__DATA RECORDS__.

Segment Open

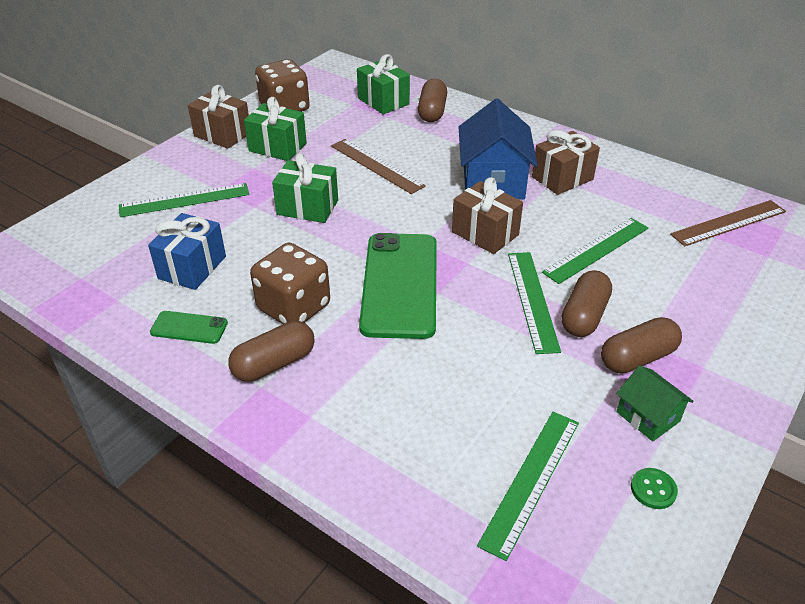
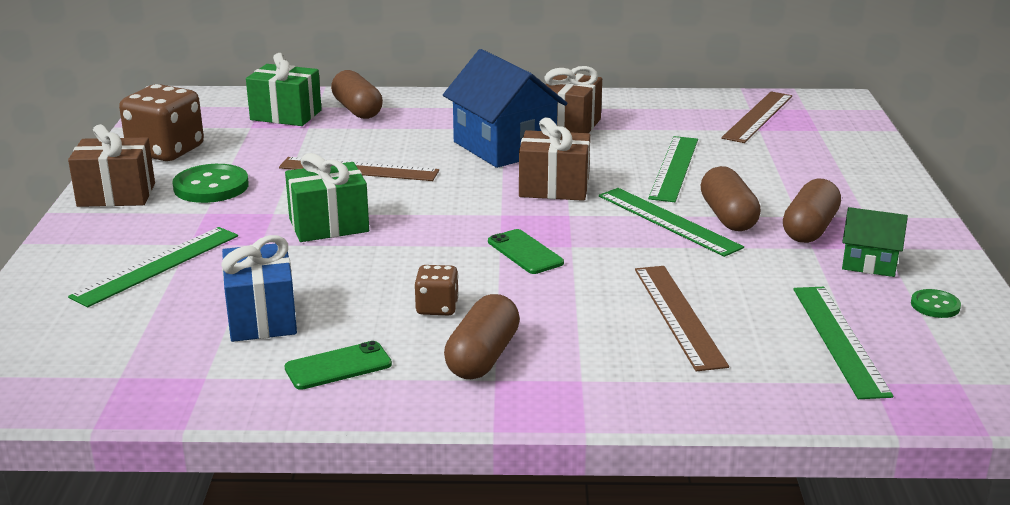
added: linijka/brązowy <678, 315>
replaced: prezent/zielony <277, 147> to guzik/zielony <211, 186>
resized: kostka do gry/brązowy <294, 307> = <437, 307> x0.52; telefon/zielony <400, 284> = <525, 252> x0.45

Segment Closed
Segment Open

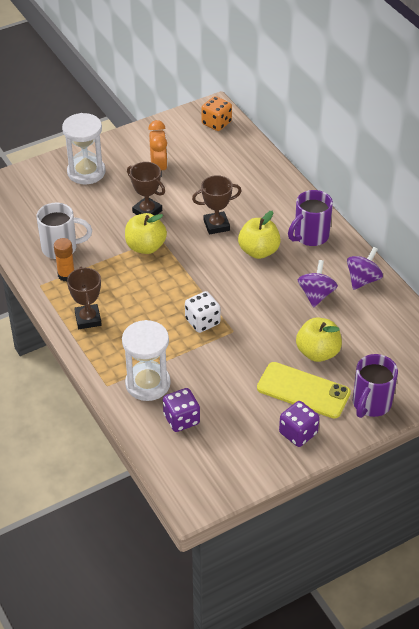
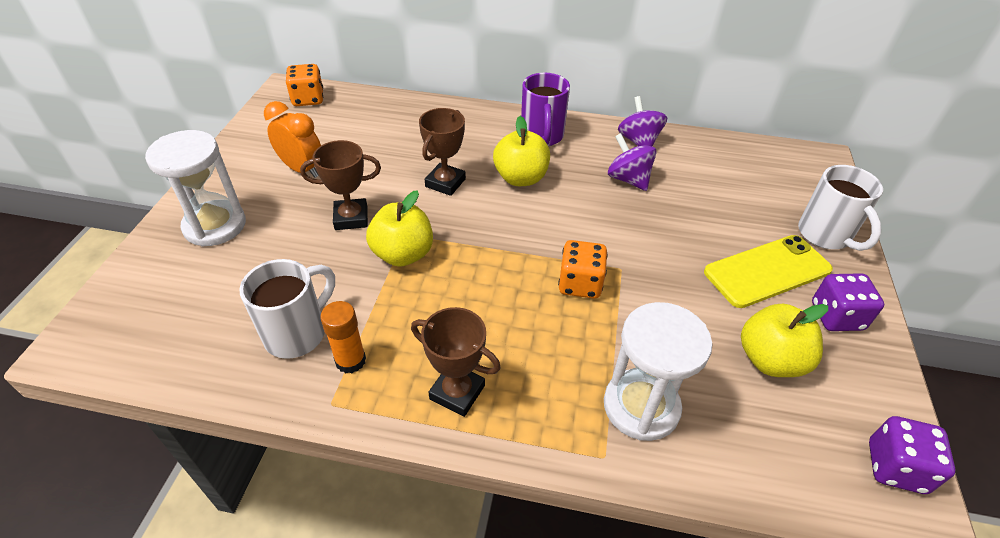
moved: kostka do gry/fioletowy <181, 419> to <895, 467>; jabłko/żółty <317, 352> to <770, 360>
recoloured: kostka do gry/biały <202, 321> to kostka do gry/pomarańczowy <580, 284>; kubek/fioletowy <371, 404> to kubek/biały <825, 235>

Segment Closed

__HOW TO COMPLETE THIS TASK__.
Output only an exact transcription of the lines above from the one with "added: linijka/brązowy <678, 315>" up to and including the one with "resized: kostka do".

__EXERCISE RESULT__.
added: linijka/brązowy <678, 315>
replaced: prezent/zielony <277, 147> to guzik/zielony <211, 186>
resized: kostka do gry/brązowy <294, 307> = <437, 307> x0.52; telefon/zielony <400, 284> = <525, 252> x0.45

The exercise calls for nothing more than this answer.